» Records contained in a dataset
----
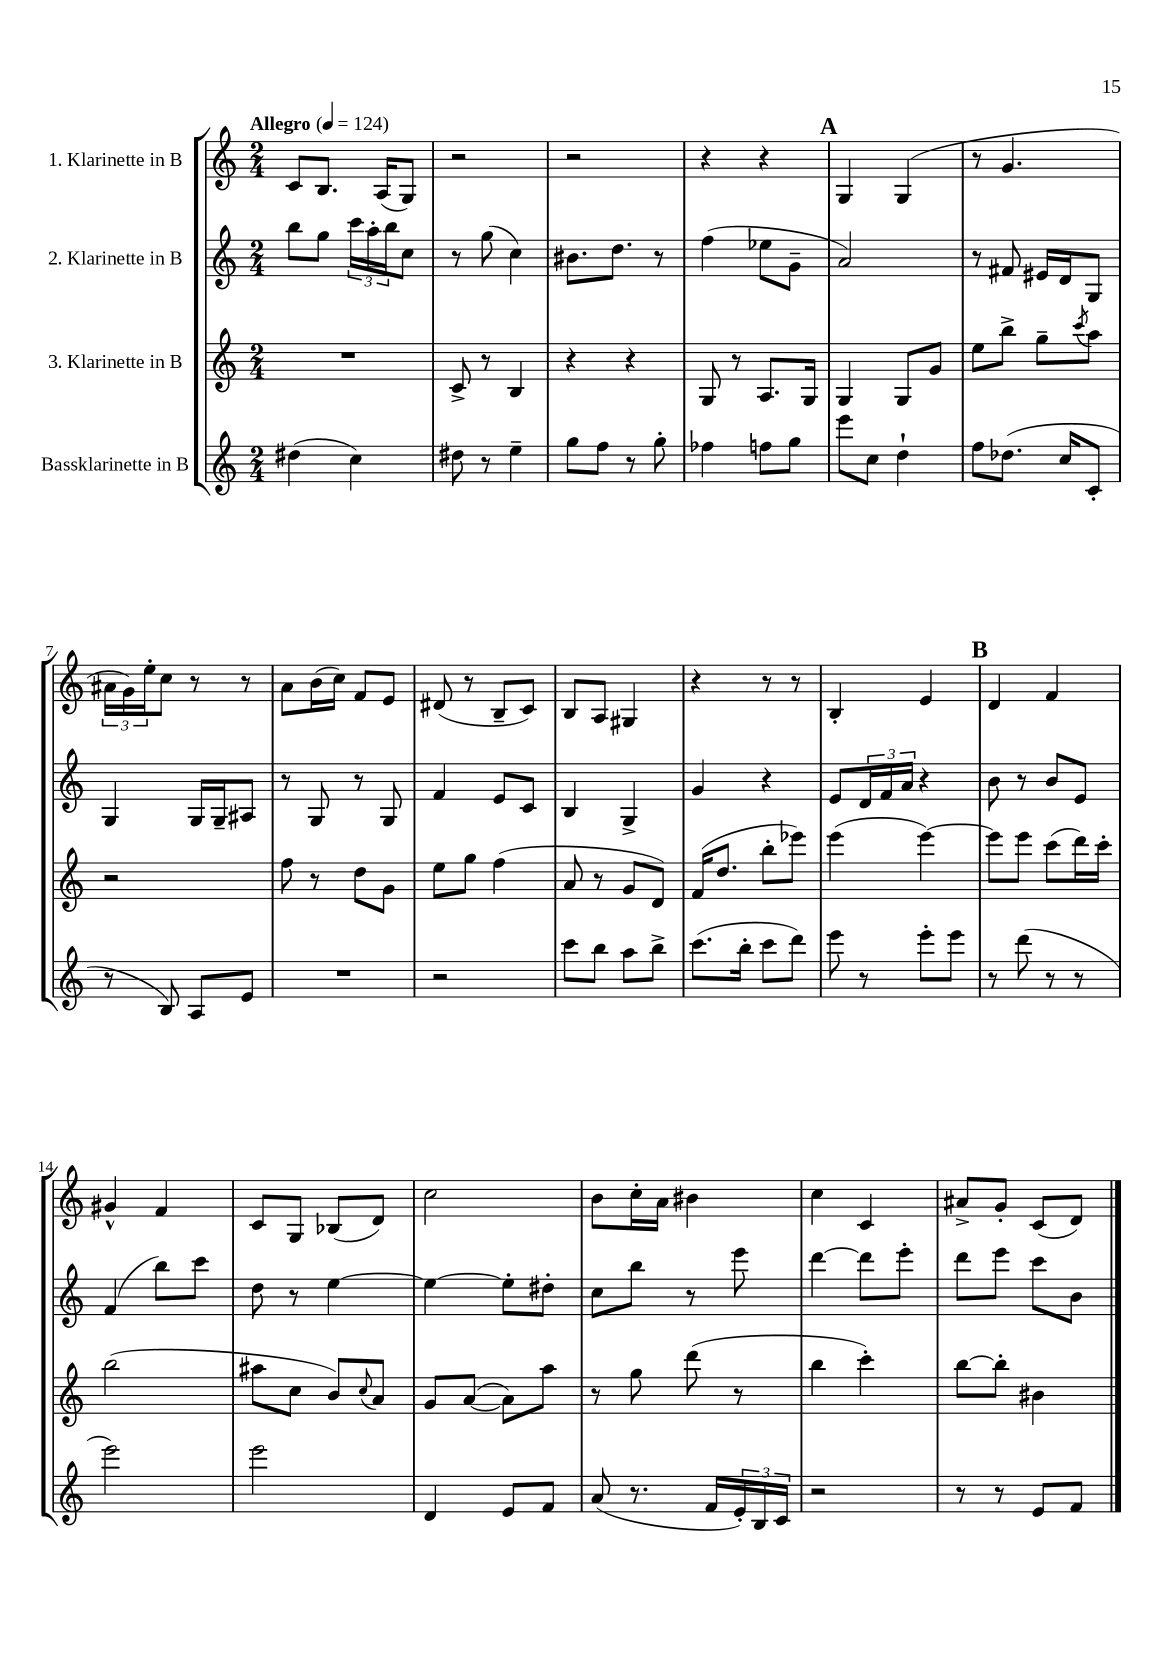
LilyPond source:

<<
\new StaffGroup <<
\new Staff = "s0" \with { instrumentName = "1. Klarinette in B" } {
    \clef treble \key c \major \numericTimeSignature \time 2/4 \tempo "Allegro" 4 = 124
    c'8 b8. a16( g8) |
    r2 |
    r2 |
    r4 r4 |
    \mark \markup { \bold "A" } g4 g4( |
    r8 g'4. |
    \tuplet 3/2 { ais'16 g'16) e''16-. } c''8 r8 r8 |
    a'8 b'16( c''16) f'8 e'8 |
    dis'8( r8 b8-- c'8) |
    b8 a8 gis4 |
    r4 r8 r8 |
    b4-. e'4 |
    \mark \markup { \bold "B" } d'4 f'4 |
    gis'4-^ f'4 |
    c'8 g8 bes8( d'8) |
    c''2 |
    b'8 c''16-. a'16 bis'4 |
    c''4 c'4 |
    ais'8-> g'8-. c'8( d'8) \bar "|." |
}
\new Staff = "s1" \with { instrumentName = "2. Klarinette in B" } {
    \clef treble \key c \major \numericTimeSignature \time 2/4
    b''8 g''8 \tuplet 3/2 { c'''16 a''16-. b''16 } c''8 |
    r8 g''8( c''4) |
    bis'8. d''8. r8 |
    f''4( ees''8 g'8-- |
    \mark \markup { \bold "A" } a'2) |
    r8 fis'8 eis'16 d'16 g8 |
    g4 g16 g16-- ais8 |
    r8 g8 r8 g8 |
    f'4 e'8 c'8 |
    b4 g4-> |
    g'4 r4 |
    e'8 \tuplet 3/2 { d'16 f'16 a'16 } r4 |
    \mark \markup { \bold "B" } b'8 r8 b'8 e'8 |
    f'4( b''8) c'''8 |
    d''8 r8 e''4~ |
    e''4~ e''8-. dis''8-. |
    c''8 b''8 r8 e'''8 |
    d'''4~ d'''8 e'''8-. |
    d'''8 e'''8 c'''8 b'8 \bar "|." |
}
\new Staff = "s2" \with { instrumentName = "3. Klarinette in B" } {
    \clef treble \key c \major \numericTimeSignature \time 2/4
    R2 |
    c'8-> r8 b4 |
    r4 r4 |
    g8 r8 a8. g16 |
    \mark \markup { \bold "A" } g4 g8 g'8 |
    e''8 b''8-> g''8-- \acciaccatura { c'''8 } a''8 |
    r2 |
    f''8 r8 d''8 g'8 |
    e''8 g''8 f''4( |
    a'8 r8 g'8 d'8) |
    f'16( d''8. b''8-. ees'''8) |
    e'''4( e'''4~) |
    \mark \markup { \bold "B" } e'''8 e'''8 c'''8( d'''16) c'''16-. |
    b''2( |
    ais''8 c''8 b'8) \appoggiatura { c''8 } a'8 |
    g'8 a'8~( a'8) a''8 |
    r8 g''8 d'''8( r8 |
    b''4 c'''4-.) |
    b''8~ b''8-. bis'4 \bar "|." |
}
\new Staff = "s3" \with { instrumentName = "Bassklarinette in B" } {
    \clef treble \key c \major \numericTimeSignature \time 2/4
    dis''4( c''4) |
    dis''8 r8 e''4-- |
    g''8 f''8 r8 g''8-. |
    fes''4 f''8 g''8 |
    \mark \markup { \bold "A" } e'''8 c''8 d''4-! |
    f''8 des''8.( c''16 c'8-. |
    r8 b8) a8 e'8 |
    R2 |
    r2 |
    c'''8 b''8 a''8 b''8-> |
    c'''8.( b''16-. c'''8 d'''8) |
    e'''8 r8 e'''8-. e'''8 |
    \mark \markup { \bold "B" } r8 d'''8( r8 r8 |
    e'''2) |
    e'''2 |
    d'4 e'8 f'8 |
    a'8( r8. f'16 \tuplet 3/2 { e'16-.) b16 c'16 } |
    r2 |
    r8 r8 e'8 f'8 \bar "|." |
}
>>
>>
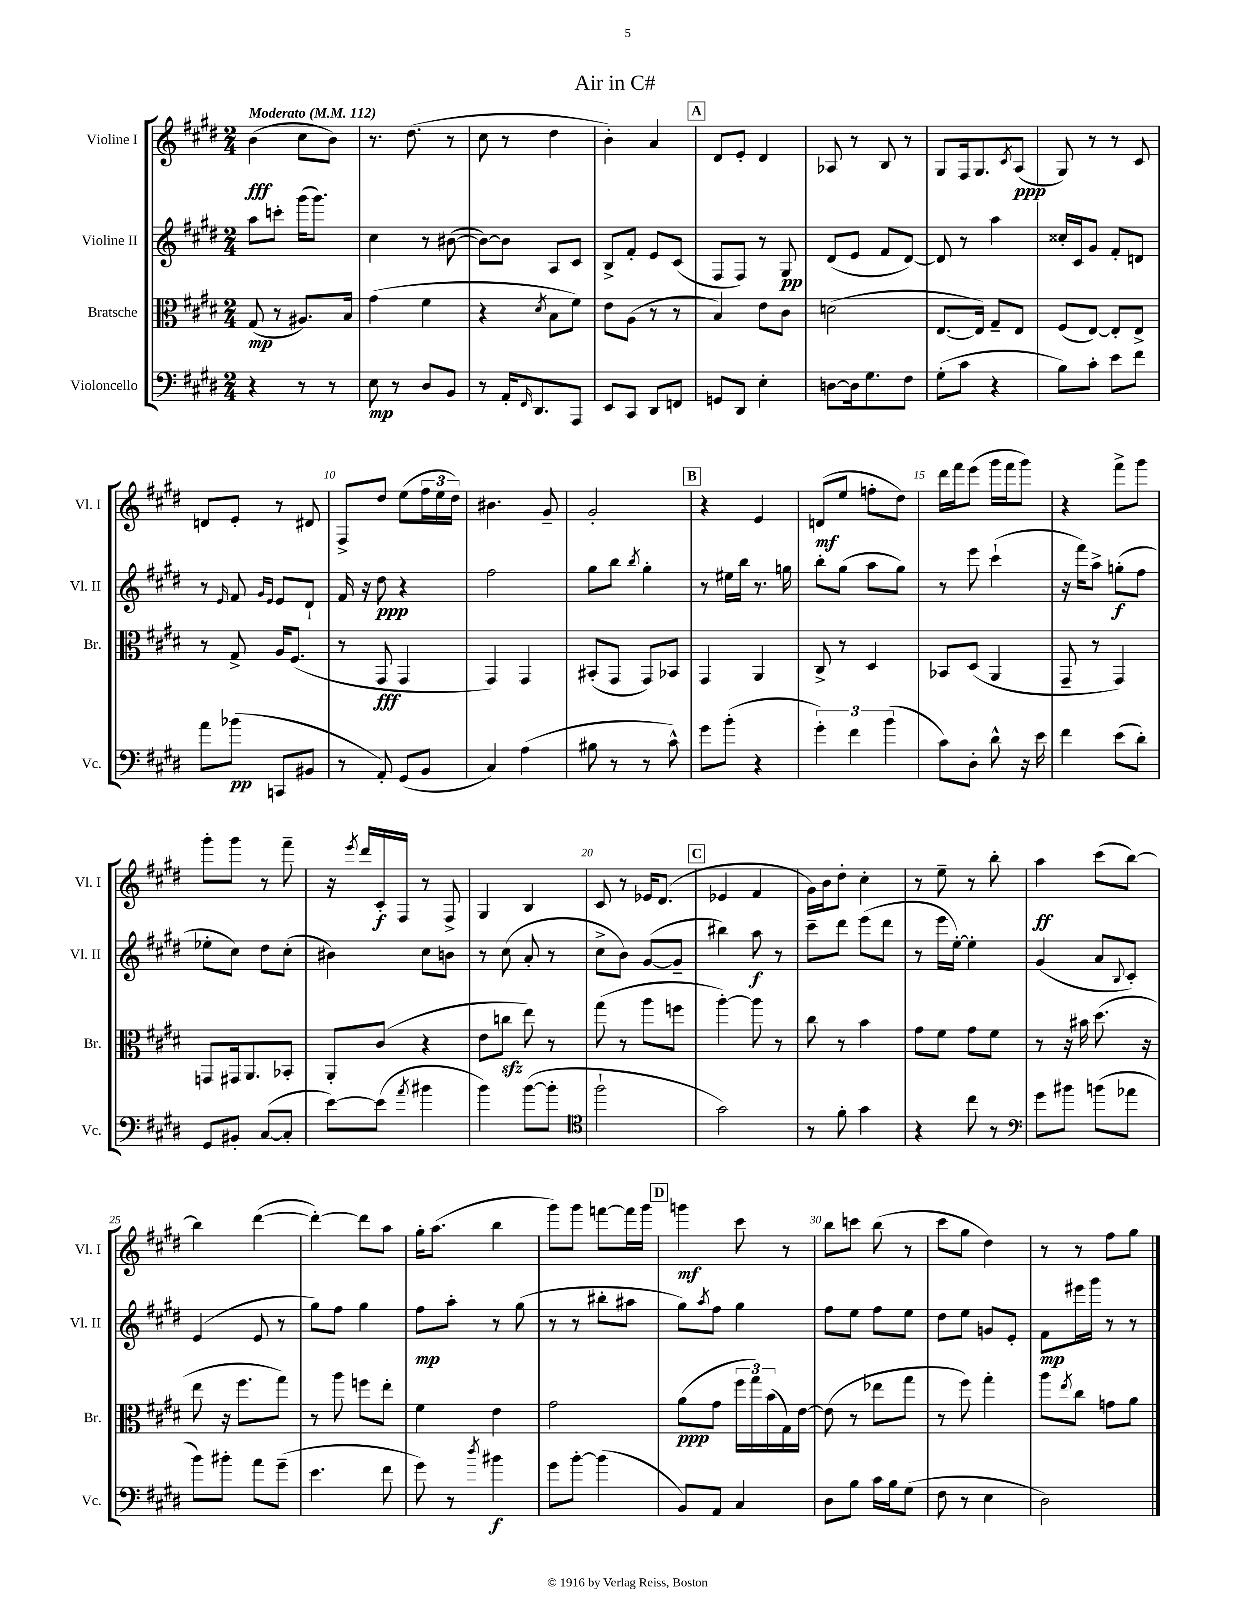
\header { title = "Air in C#" }
<<
\new StaffGroup <<
\new Staff = "s0" \with { instrumentName = "Violine I" shortInstrumentName = "Vl. I" } {
    \clef treble \key e \major \numericTimeSignature \time 2/4 \tempo "Moderato" 4 = 112
    b'4\fff( cis''8 b'8) |
    r8. dis''8.( r8 |
    cis''8 r8 dis''4 |
    b'4-.) a'4 |
    \mark \markup { \box "A" } dis'8 e'8-. dis'4 |
    aes8 r8 b8 r8 |
    gis8 fis16 gis8. \acciaccatura { cis'8 } a8\ppp( |
    gis8) r8 r8 cis'8 |
    d'8 e'8-. r8 dis'8 |
    fis8-> dis''8 e''8( \tuplet 3/2 { fis''16 e''16 dis''16) } |
    bis'4. gis'8-- |
    gis'2-. |
    \mark \markup { \box "B" } r4 e'4 |
    d'8\mf( e''8 f''8-. dis''8) |
    dis'''16 fis'''16 e'''8( gis'''16 fis'''16 gis'''8) |
    r4 fis'''8-> gis'''8 |
    gis'''8-. gis'''8 r8 fis'''8-- |
    r16 \acciaccatura { e'''8 } dis'''16 cis'16-.\f fis16 r8 fis8-> |
    gis4 b4 |
    cis'8 r8 ees'16 dis'8.( |
    \mark \markup { \box "C" } ees'4 fis'4 |
    gis'16) b'16 dis''8-. cis''4-. |
    r8 e''8-- r8 b''8-. |
    a''4\ff cis'''8( b''8~) |
    b''4 dis'''4~( |
    dis'''4~-.) dis'''8 a''8 |
    gis''16-. a''8.( b''4 |
    gis'''8) gis'''8 f'''8~ f'''16 gis'''16 |
    \mark \markup { \box "D" } g'''4\mf cis'''8 r8 |
    b''8 c'''8 b''8( r8 |
    cis'''8 gis''8 dis''4) |
    r8 r8 fis''8 gis''8 \bar "|." |
}
\new Staff = "s1" \with { instrumentName = "Violine II" shortInstrumentName = "Vl. II" } {
    \clef treble \key e \major \numericTimeSignature \time 2/4
    a''8 c'''8-. gis'''16( gis'''8.) |
    cis''4 r8 bis'8~( |
    bis'8~) bis'8 a8 cis'8 |
    b8-> fis'8-. e'8 cis'8( |
    \mark \markup { \box "A" } fis8 fis8) r8 gis8\pp |
    dis'8( e'8 fis'8 dis'8~) |
    dis'8 r8 a''4 |
    cisis''16-. cis'16 gis'8 fis'8-. d'8 |
    r8 \grace { e'16 } fis'8 \grace { gis'16 e'16 } e'8 dis'8-! |
    fis'16 r16 dis''8\ppp r4 |
    fis''2 |
    gis''8 b''8 \acciaccatura { b''8 } gis''4-. |
    \mark \markup { \box "B" } r8 eis''16 b''16 r8. g''16 |
    b''8-. gis''8( a''8 gis''8) |
    r8 e'''8 cis'''4-!( |
    r16 fis'''16) a''8-> g''8-.\f( fis''8 |
    ees''8-. cis''8) dis''8 cis''8-.( |
    bis'4) cis''8 b'8 |
    r8 cis''8( a'8-. r8 |
    cis''8-> b'8) gis'8~( gis'8-- |
    \mark \markup { \box "C" } bis''4) a''8\f r8 |
    cis'''8-- dis'''8 e'''8( dis'''8 |
    r8 e'''16 e''16~-.) e''4-. |
    gis'4( a'8 \appoggiatura { b8 } cis'8-.) |
    e'4( e'8 r8 |
    gis''8) fis''8 gis''4 |
    fis''8\mp a''8-. r8 gis''8( |
    r8 r8 bis''8-. ais''8 |
    \mark \markup { \box "D" } gis''8) \acciaccatura { a''8 } fis''8 gis''4 |
    fis''8 e''8 fis''8 e''8 |
    dis''8 e''8 g'8 e'8-. |
    fis'8\mp eis'''16 gis'''16 r8 r8 \bar "|." |
}
\new Staff = "s2" \with { instrumentName = "Bratsche" shortInstrumentName = "Br." } {
    \clef alto \key e \major \numericTimeSignature \time 2/4
    gis8\mp( r8 ais8.) b16 |
    gis'4( fis'4 |
    r4 \acciaccatura { dis'8 } b8 fis'8) |
    e'8 a8( r8 r8 |
    \mark \markup { \box "A" } b4) e'8 cis'8 |
    d'2( |
    e8.~ e16) gis8-- e8 |
    fis8( e8~) e8-. e8-> |
    r8 gis8-> a16 fis8.( |
    r8 gis,8\fff gis,4 |
    gis,4) gis,4 |
    bis,8-.( gis,8 gis,8) bes,8 |
    \mark \markup { \box "B" } gis,4 a,4 |
    cis8-> r8 dis4 |
    bes,8 dis8( a,4 |
    gis,8-- r8 gis,4) |
    g,8 gis,16 a,8. bes,8-. |
    a,8-. cis'8( r4 |
    e'8 c''8\sfz e''8) r8 |
    gis''8( r8 a''8 f''8 |
    \mark \markup { \box "C" } a''4~-.) a''8 r8 |
    cis''8 r8 b'4 |
    gis'8 fis'8 gis'8 fis'8 |
    r8 r16 bis'16 dis''8.( r16 |
    e''8 r16 fis''8. gis''8) |
    r8 a''8 f''8 e''8-. |
    fis'4 e'4 |
    gis'2 |
    \mark \markup { \box "D" } a'8\ppp( gis'8 \tuplet 3/2 { fis''16 gis''16) b'16( } gis16) e'16~ |
    e'8( r8 ees''8 gis''8 |
    r8 fis''8) gis''4-. |
    a''8 \acciaccatura { e''8 } cis''8 g'8 a'8 \bar "|." |
}
\new Staff = "s3" \with { instrumentName = "Violoncello" shortInstrumentName = "Vc." } {
    \clef bass \key e \major \numericTimeSignature \time 2/4
    r4 r8 r8 |
    e8\mp r8 dis8 b,8 |
    r8 a,16-. \grace { fis,16 } dis,8. a,,8 |
    e,8 cis,8 dis,8 f,8 |
    \mark \markup { \box "A" } g,8 dis,8 e4-. |
    d8~ d16 gis8. fis8 |
    gis8-.( cis'8 r4 |
    b8) cis'8-. e'8 fis'8 |
    a'8 bes'8\pp( c,8 bis,8 |
    r8 a,8-.) gis,8( b,8 |
    cis4) a4( |
    bis8 r8 r8 cis'8-^) |
    \mark \markup { \box "B" } gis'8 b'8-.( r4 |
    \tuplet 3/2 { gis'4-.) fis'4 b'4( } |
    cis'8) dis8-. dis'8-^ r16 e'16 |
    fis'4 e'8( dis'8-.) |
    gis,8 bis,8-. cis8~( cis8-. |
    e'8~) e'8( \acciaccatura { a'8 } bis'4 |
    b'4) b'8~( b'8-. |
    \clef tenor fis''2-! |
    \mark \markup { \box "C" } gis'2) |
    r8 fis'8-. gis'4 |
    r4 cis''8 r8 |
    \clef bass gis'8 bis'8 b'8( aes'8 |
    b'8) bis'8-. a'8 gis'8--( |
    e'4. fis'8 |
    gis'8) r8 \acciaccatura { dis''8 } bis'4\f |
    gis'8 b'8~-. b'4( |
    \mark \markup { \box "D" } b,8) a,8 cis4 |
    dis8 b8 cis'16 b16 gis8( |
    fis8 r8 e4 |
    dis2) \bar "|." |
}
>>
>>
\layout { \context { \Score \override BarNumber.break-visibility = ##(#f #t #t) barNumberVisibility = #(every-nth-bar-number-visible 5) } }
----
» Task instructions
Count the lines in the items above that contain the word "Violine", and reply with the number alone.

» Task response
2